● What to produce
Copy, word for word, the line containing "(438, 236) = (412, 439): turquoise" and each line that follows it in the entries below; pictures do not belong in the copy.
*** Material for the task Section Begins ***
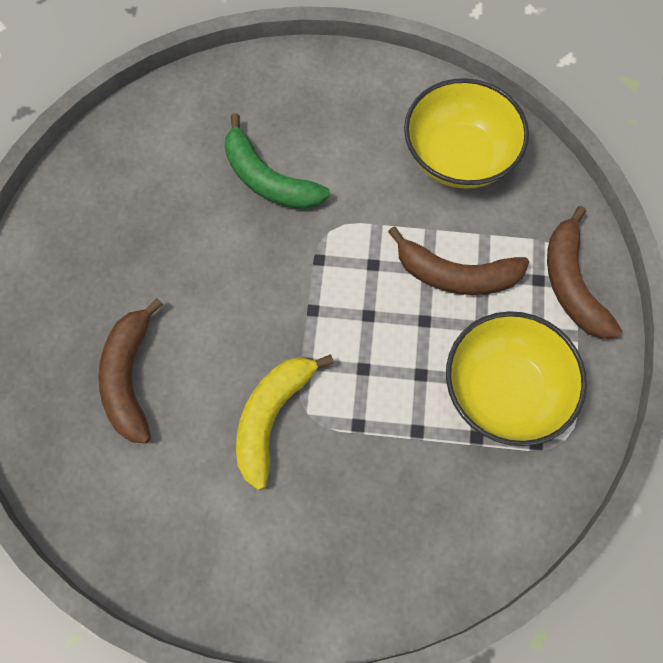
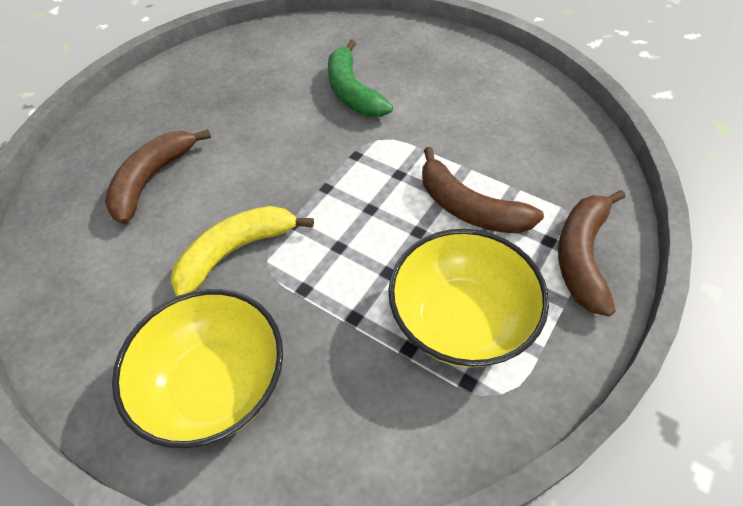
camera: 30 degrees right, 15 degrees down
(459, 156) = (523, 126): yellow bowl -> yellow bowl (216, 385)

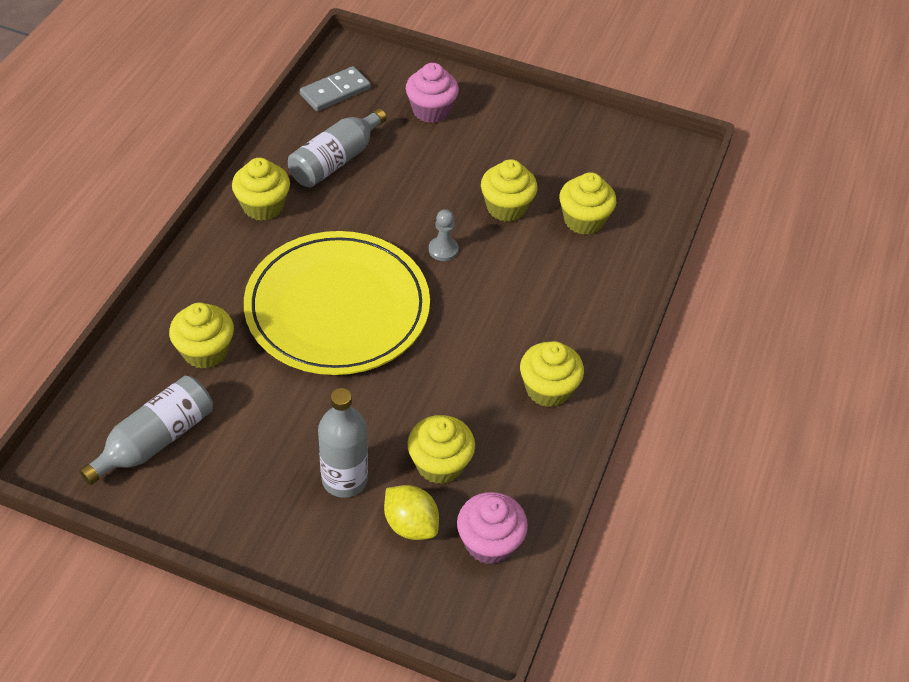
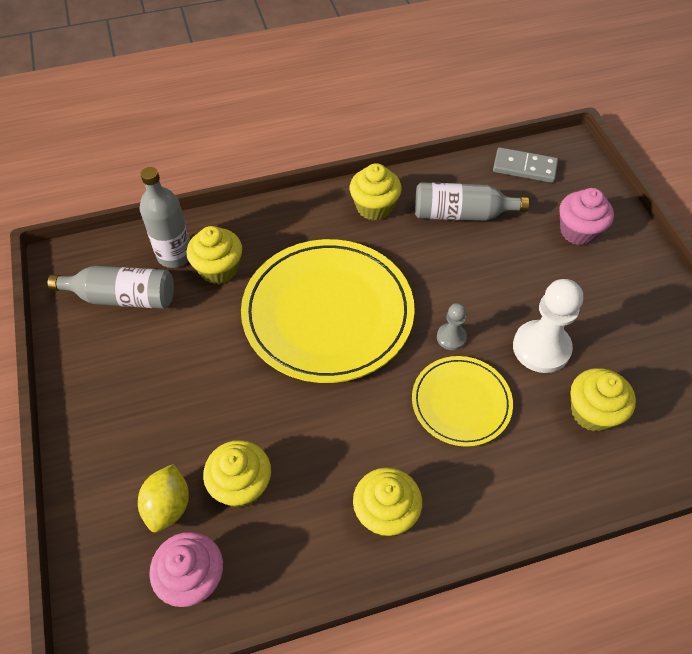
camera: 55 degrees right, 5 degrees up
(344, 479) = (176, 431): grey bottle -> grey bottle (175, 255)
(504, 284) = (461, 402): none -> yellow plate
(506, 207) = (541, 348): yellow cupcake -> white pawn

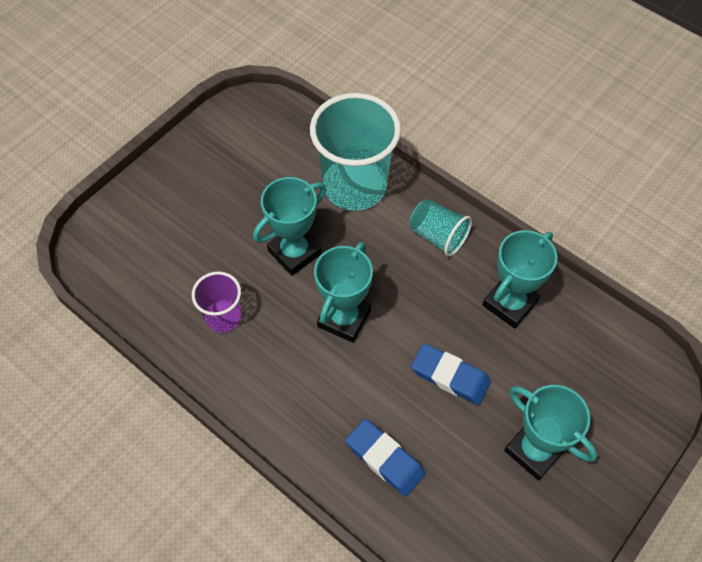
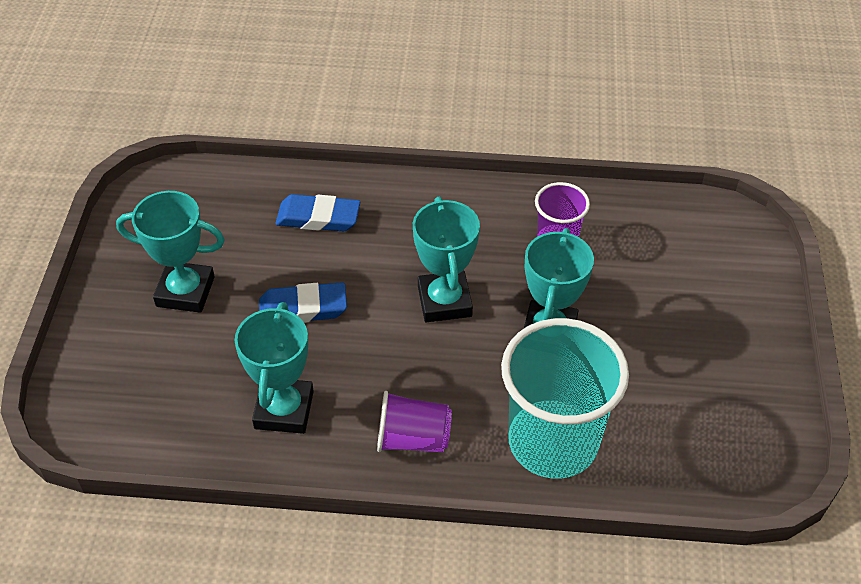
camera: 145 degrees right, 10 degrees down
(438, 236) = (412, 439): turquoise cup -> purple cup

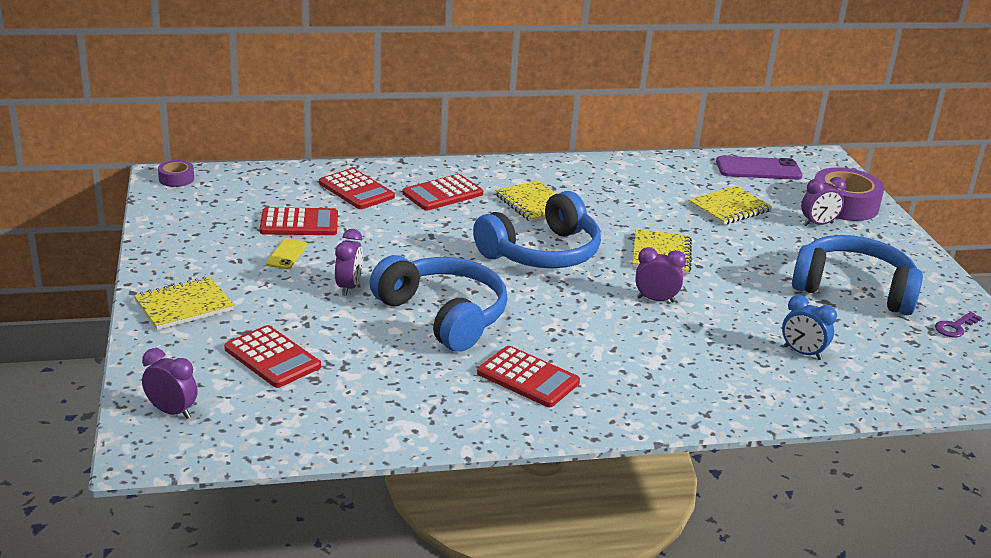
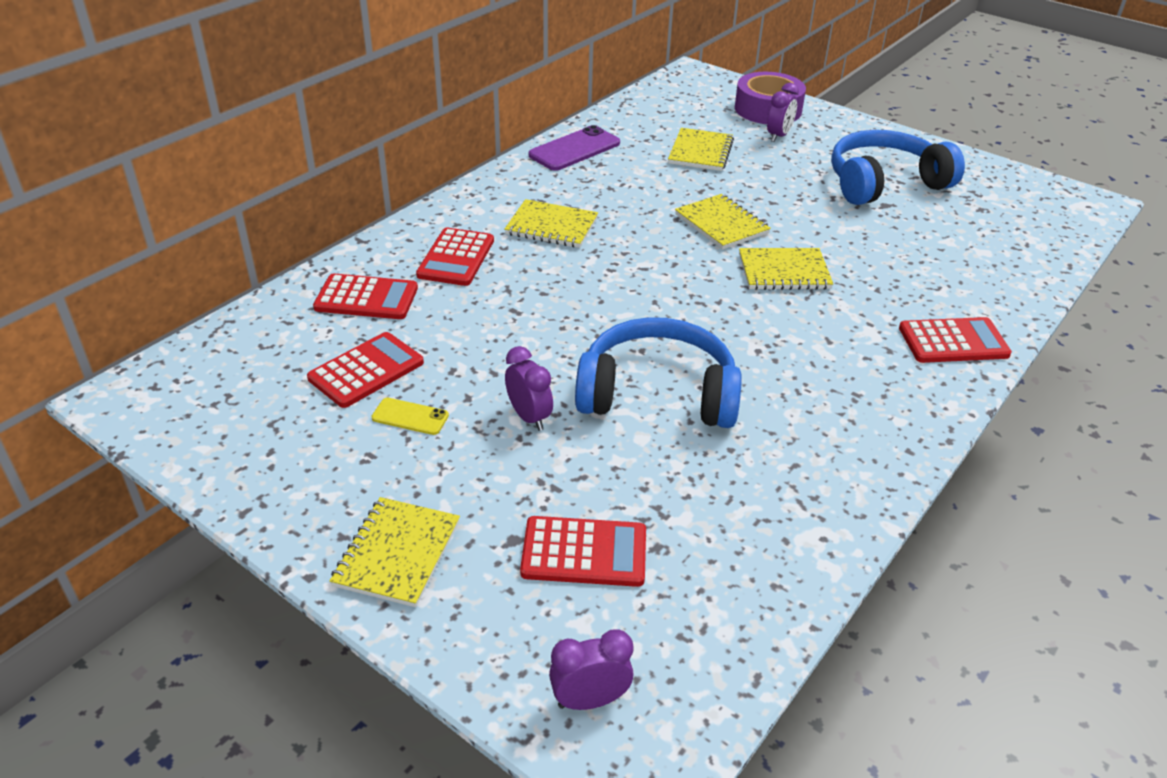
camera: 40 degrees left, 10 degrees up
(176, 179) = (137, 393): purple tape -> none
(286, 254) = (410, 417): yellow phone -> yellow phone turned 45 degrees counterclockwise
(528, 378) = (817, 414): red calculator -> red calculator (953, 342)
(542, 253) = (634, 275): blue headphones -> none
(655, 300) = (784, 271): purple clock -> yellow notebook
(758, 169) = (665, 104): purple phone -> purple phone (574, 149)
(802, 353) = (942, 261): blue clock -> none
(955, 327) = (983, 181): purple key -> none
*** Material for the task Section Ends ***
● Your solution
(438, 236) = (412, 439): turquoise cup -> purple cup

camera: 40 degrees left, 10 degrees up
(176, 179) = (137, 393): purple tape -> none
(286, 254) = (410, 417): yellow phone -> yellow phone turned 45 degrees counterclockwise
(528, 378) = (817, 414): red calculator -> red calculator (953, 342)
(542, 253) = (634, 275): blue headphones -> none
(655, 300) = (784, 271): purple clock -> yellow notebook
(758, 169) = (665, 104): purple phone -> purple phone (574, 149)
(802, 353) = (942, 261): blue clock -> none
(955, 327) = (983, 181): purple key -> none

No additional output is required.